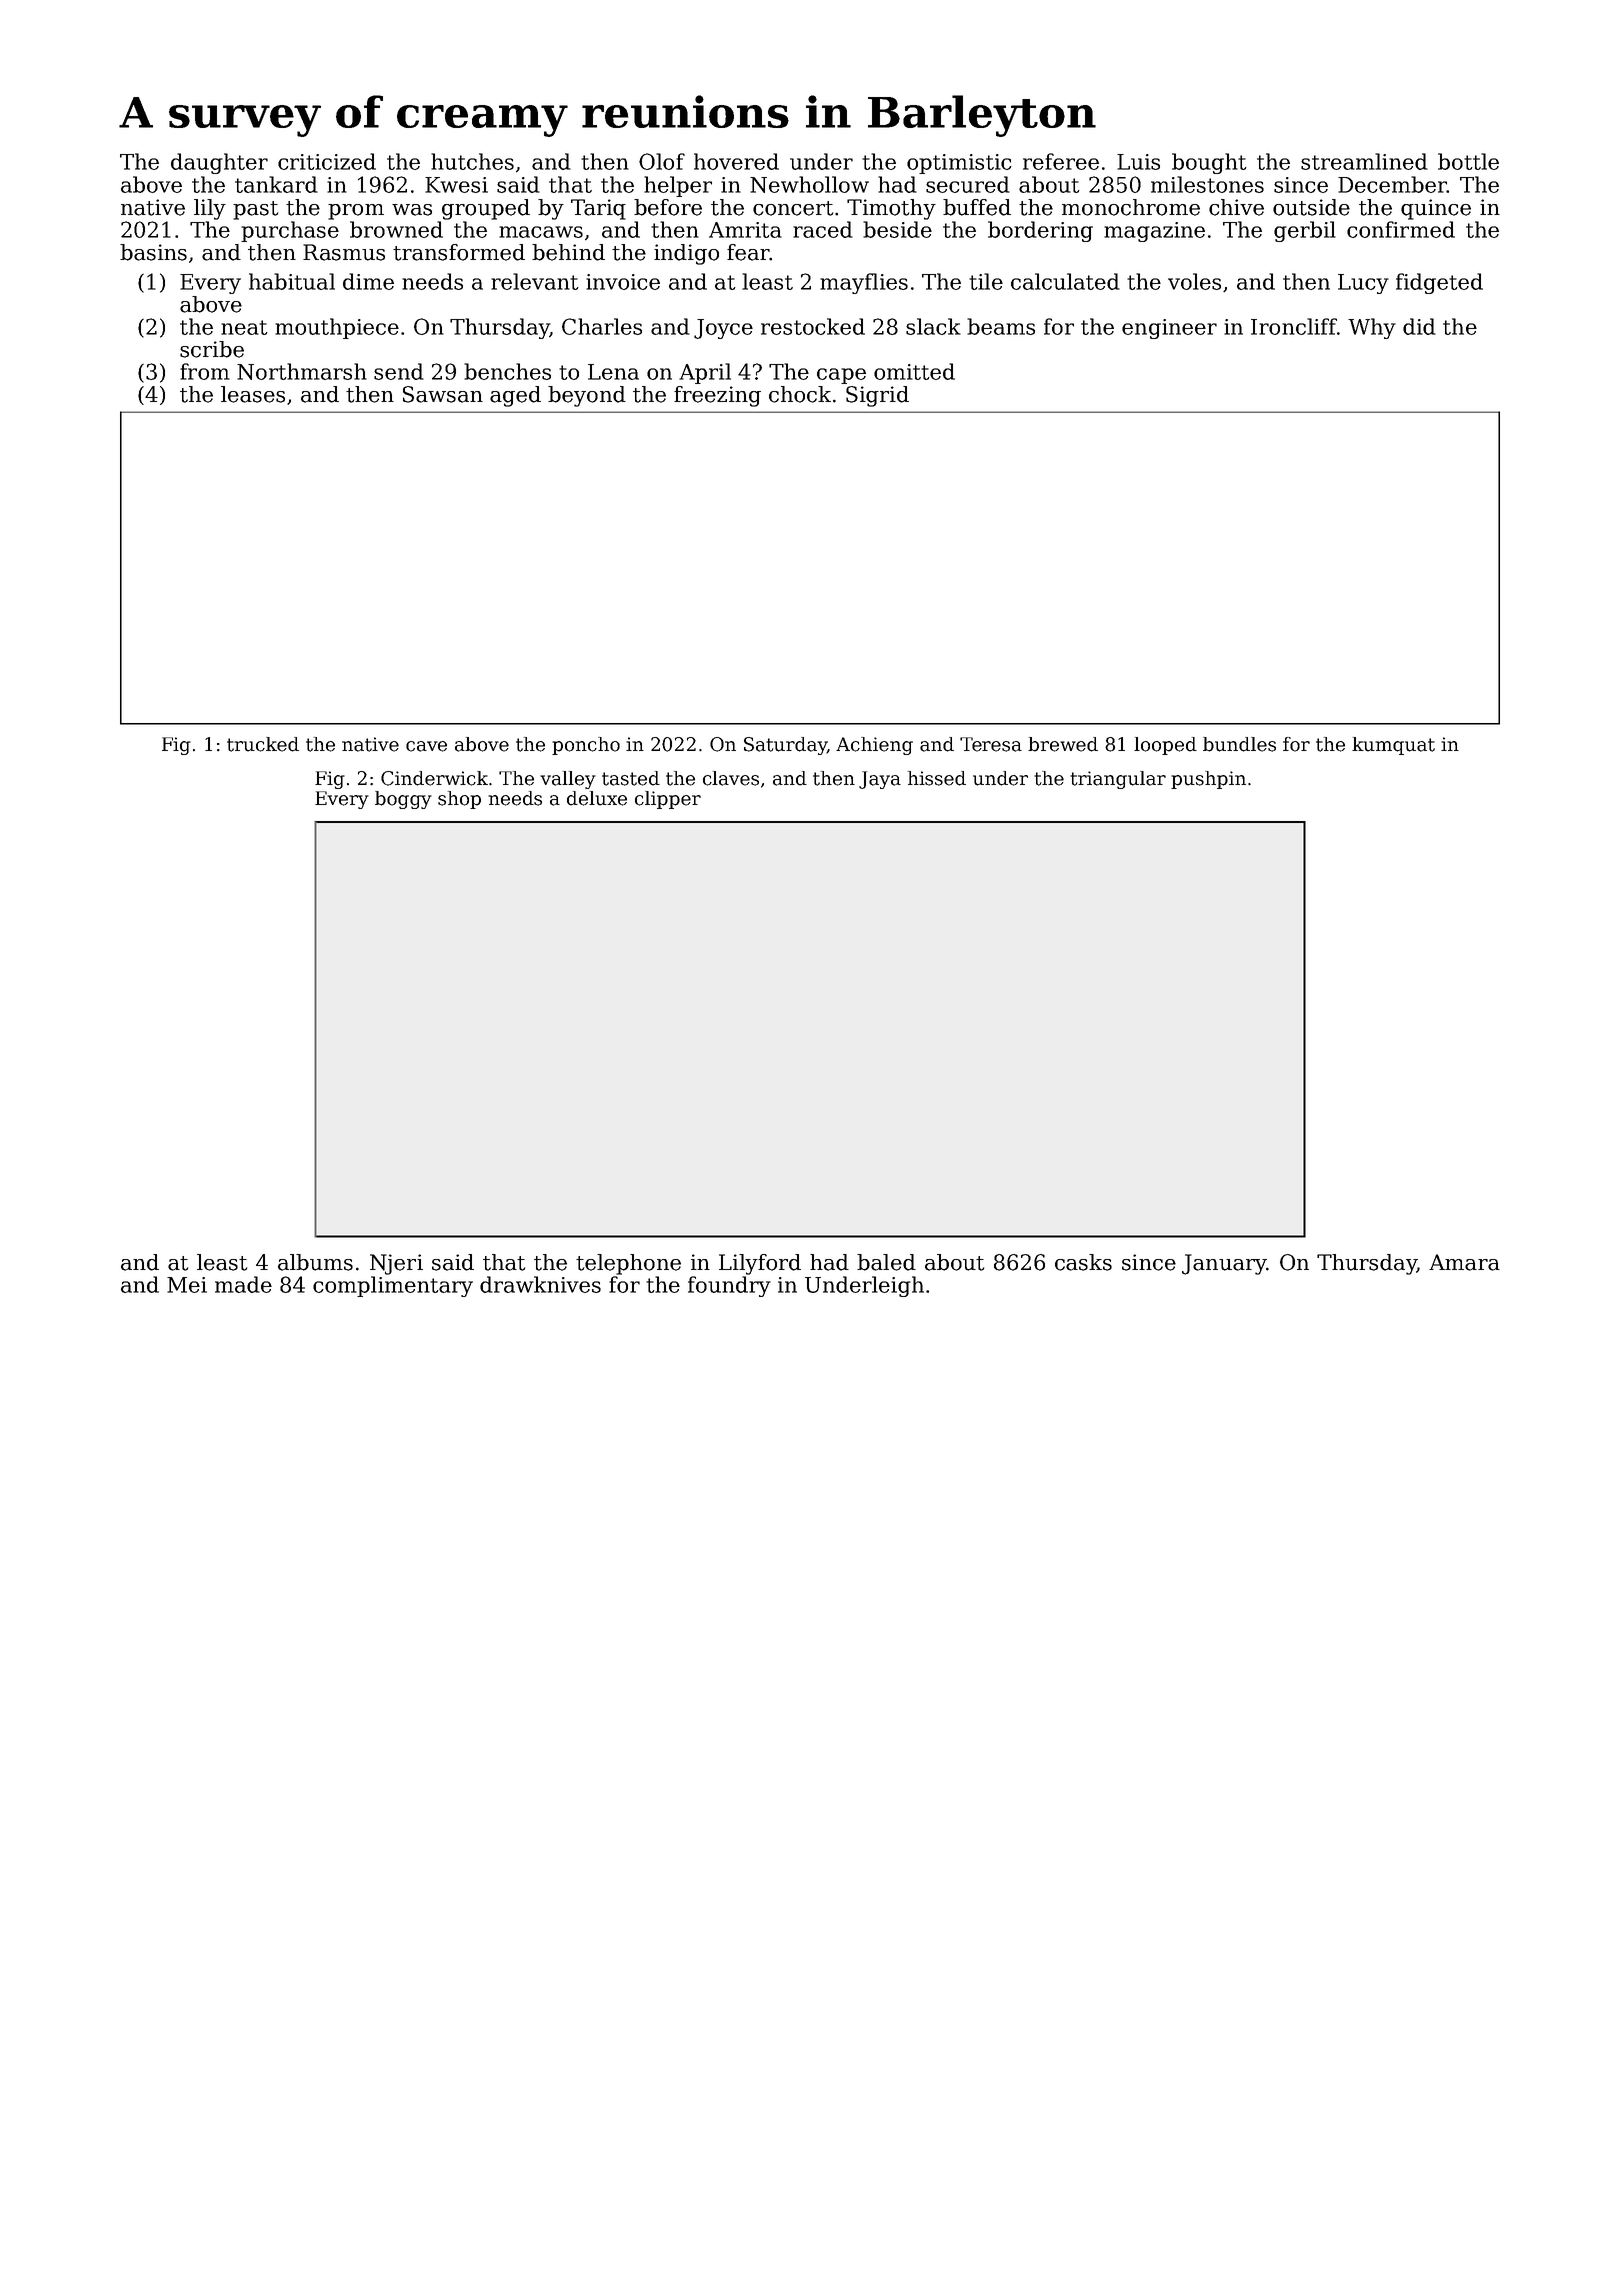 The width and height of the image is (1620, 2292). I want to click on gerbil, so click(1305, 231).
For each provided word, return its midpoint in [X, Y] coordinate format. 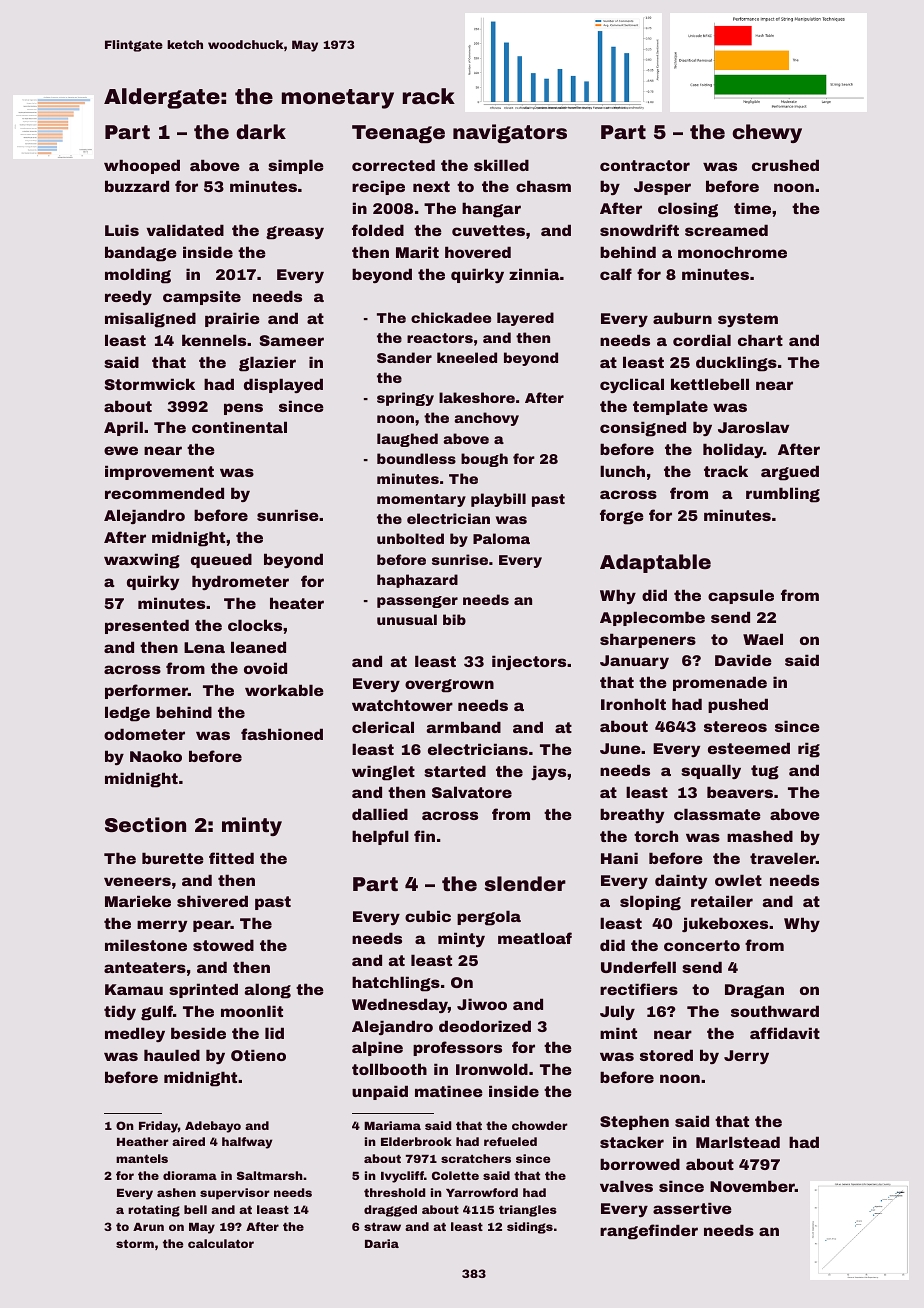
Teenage [398, 134]
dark [261, 131]
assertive [692, 1208]
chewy [767, 133]
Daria [382, 1243]
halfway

□ □ □ □ □ □ □

Rewrite the listing above, substituting "center point" for "midpoint" and keeping everything else unchanged. Omit the pictures from your answer.

 The width and height of the image is (1620, 2292). I want to click on gerbil, so click(1305, 231).
For each provided word, return its center point in [X, Y] coordinate format. 
Teenage [398, 134]
dark [261, 131]
assertive [692, 1208]
chewy [767, 133]
Daria [382, 1243]
halfway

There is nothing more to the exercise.